**DATA FOR ANALYSIS:**
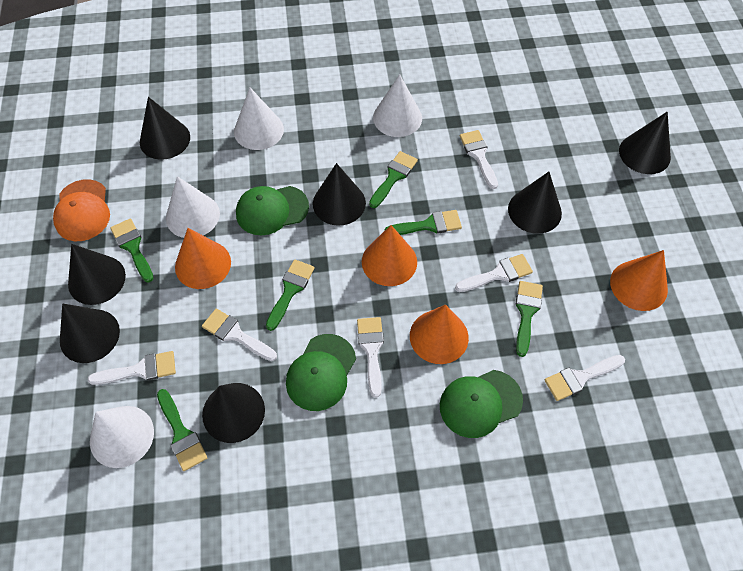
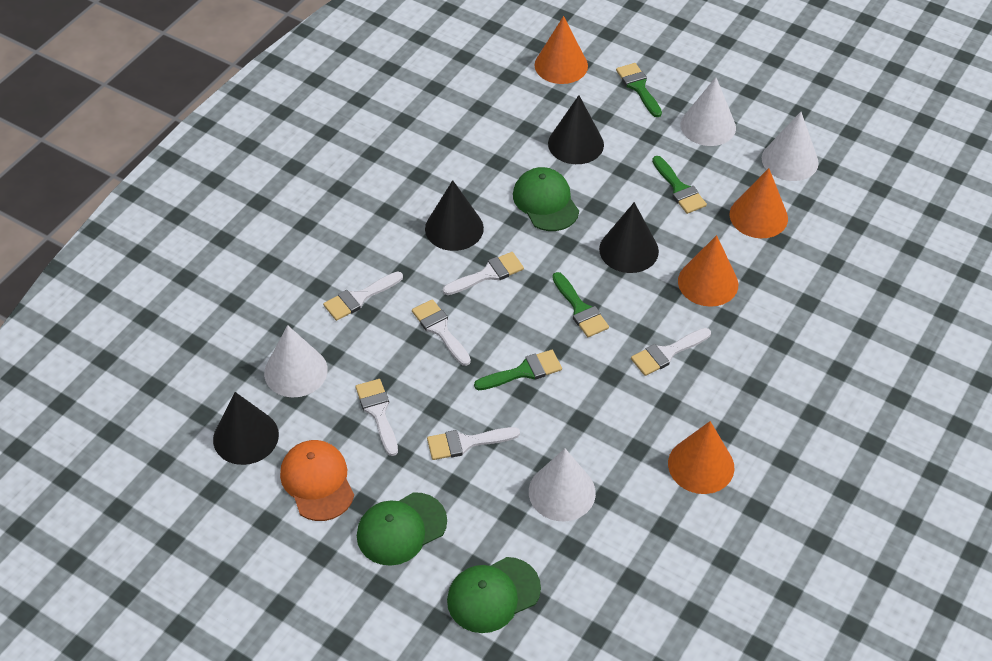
black cone: 7 -> 4
green brush: 6 -> 4

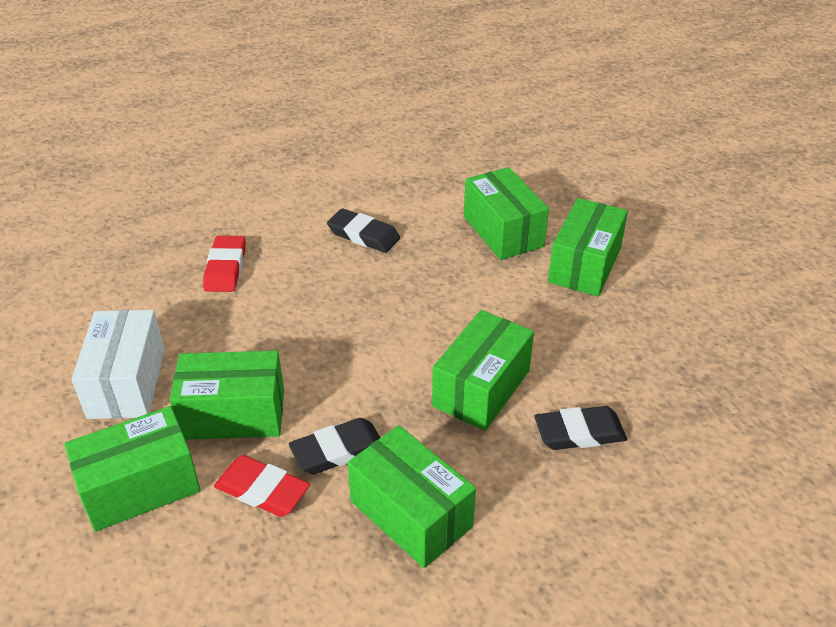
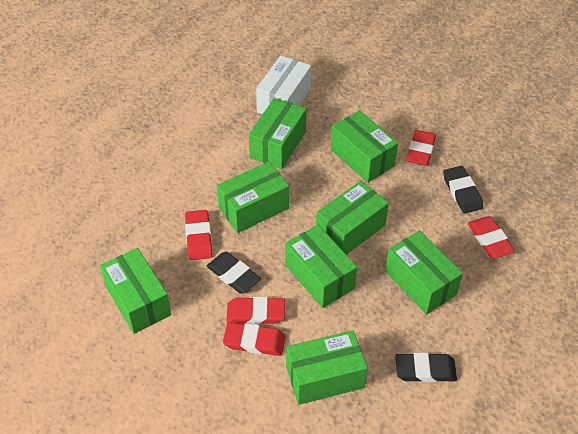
green box: 6 -> 8
red eraser: 2 -> 5

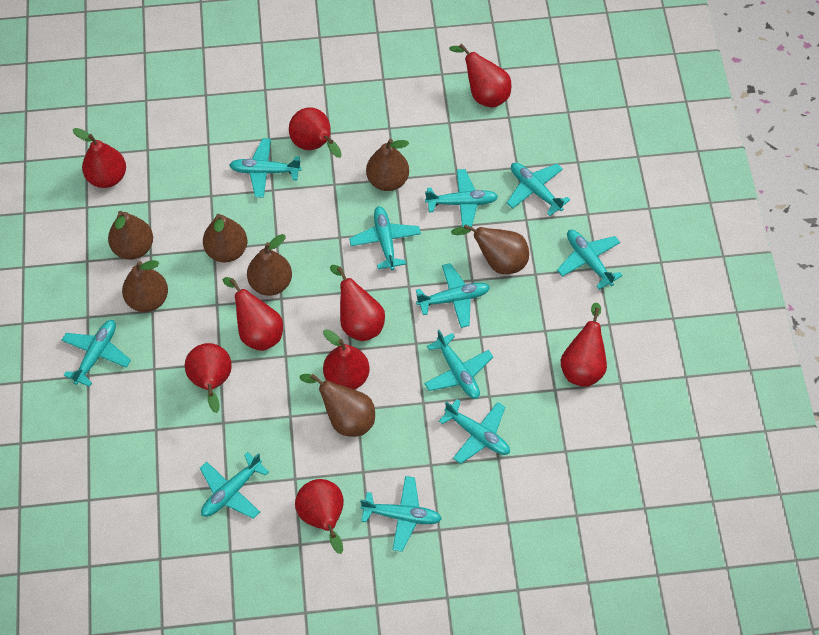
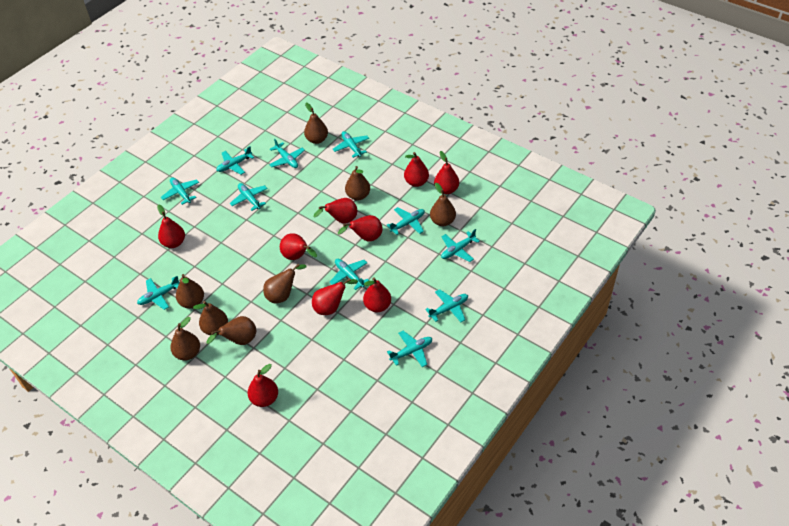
brown pear: 7 -> 8

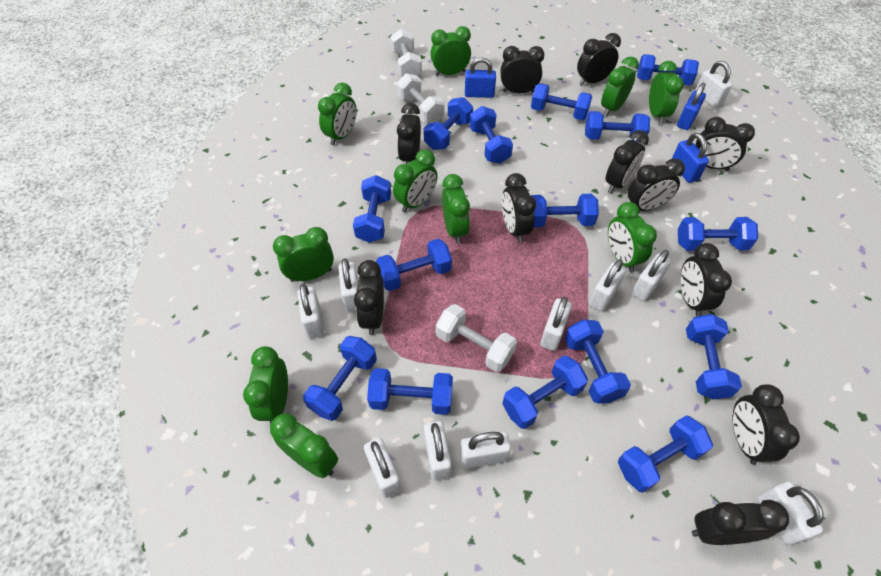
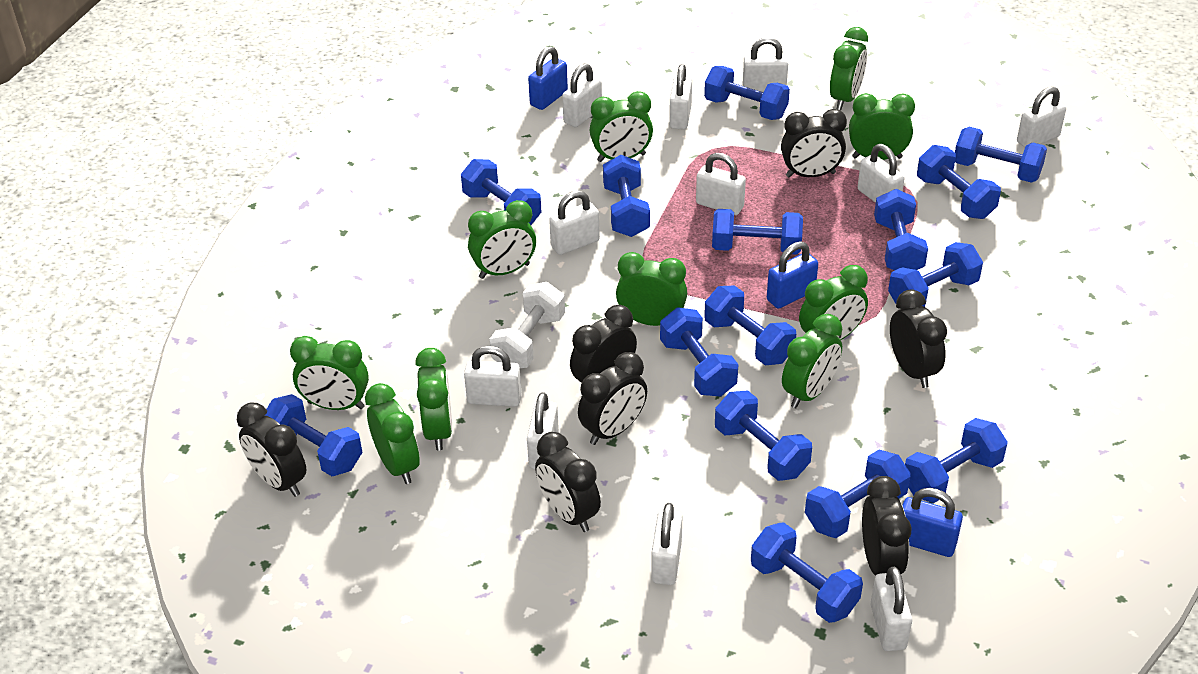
black clock: 11 -> 7
white dumbbell: 3 -> 1
white padlock: 10 -> 11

**YOUR GOAL:**
Write out the entries again word for word. Do not include the pictures.

**EXPECTED ANSWER:**
black cone: 7 -> 4
green brush: 6 -> 4

green box: 6 -> 8
red eraser: 2 -> 5

brown pear: 7 -> 8

black clock: 11 -> 7
white dumbbell: 3 -> 1
white padlock: 10 -> 11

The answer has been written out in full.